### Supplied records:

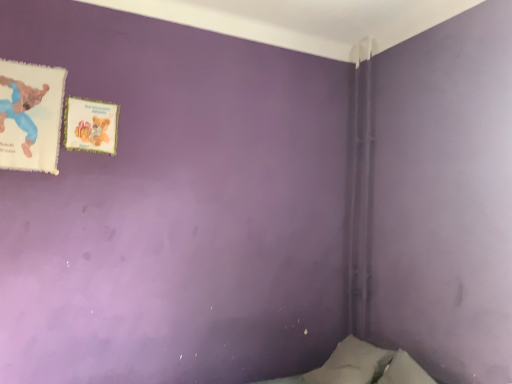
Question: Considering the positions of matte paper book at upper left, acting as the second paperback book starting from the left, and matte paper book at upper left, which is counted as the first paperback book, starting from the left, in the image, is matte paper book at upper left, acting as the second paperback book starting from the left, taller or shorter than matte paper book at upper left, which is counted as the first paperback book, starting from the left,?

Choices:
 (A) tall
 (B) short

Answer: (B)

Question: In the image, is matte paper book at upper left, which ranks as the 1th paperback book in right-to-left order, on the left side or the right side of matte paper book at upper left, marked as the second paperback book in a right-to-left arrangement?

Choices:
 (A) right
 (B) left

Answer: (A)

Question: Choose the correct answer: Is matte paper book at upper left, acting as the second paperback book starting from the left, inside matte paper book at upper left, the 2th paperback book from the back, or outside it?

Choices:
 (A) outside
 (B) inside

Answer: (A)

Question: From a real-world perspective, is matte paper book at upper left, which appears as the first paperback book when viewed from the front, positioned above or below matte paper book at upper left, which appears as the 1th paperback book when viewed from the back?

Choices:
 (A) above
 (B) below

Answer: (B)

Question: Based on their positions, is matte paper book at upper left, the 2th paperback book from the back, located to the left or right of matte paper book at upper left, which appears as the 1th paperback book when viewed from the back?

Choices:
 (A) left
 (B) right

Answer: (A)

Question: Do you think matte paper book at upper left, the 2th paperback book from the back, is within matte paper book at upper left, which ranks as the 1th paperback book in right-to-left order, or outside of it?

Choices:
 (A) inside
 (B) outside

Answer: (B)

Question: Looking at their shapes, would you say matte paper book at upper left, which is counted as the first paperback book, starting from the left, is wider or thinner than matte paper book at upper left, which appears as the 1th paperback book when viewed from the back?

Choices:
 (A) wide
 (B) thin

Answer: (A)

### Instructions for the task:
Reproduce the data from its beginning through the line containing "Question: Based on", with "Choices" replaced by "Options" and nothing else altered. Omit the pictures from your answer.

### Answer to the problem:
Question: Considering the positions of matte paper book at upper left, acting as the second paperback book starting from the left, and matte paper book at upper left, which is counted as the first paperback book, starting from the left, in the image, is matte paper book at upper left, acting as the second paperback book starting from the left, taller or shorter than matte paper book at upper left, which is counted as the first paperback book, starting from the left,?

Options:
 (A) tall
 (B) short

Answer: (B)

Question: In the image, is matte paper book at upper left, which ranks as the 1th paperback book in right-to-left order, on the left side or the right side of matte paper book at upper left, marked as the second paperback book in a right-to-left arrangement?

Options:
 (A) right
 (B) left

Answer: (A)

Question: Choose the correct answer: Is matte paper book at upper left, acting as the second paperback book starting from the left, inside matte paper book at upper left, the 2th paperback book from the back, or outside it?

Options:
 (A) outside
 (B) inside

Answer: (A)

Question: From a real-world perspective, is matte paper book at upper left, which appears as the first paperback book when viewed from the front, positioned above or below matte paper book at upper left, which appears as the 1th paperback book when viewed from the back?

Options:
 (A) above
 (B) below

Answer: (B)

Question: Based on their positions, is matte paper book at upper left, the 2th paperback book from the back, located to the left or right of matte paper book at upper left, which appears as the 1th paperback book when viewed from the back?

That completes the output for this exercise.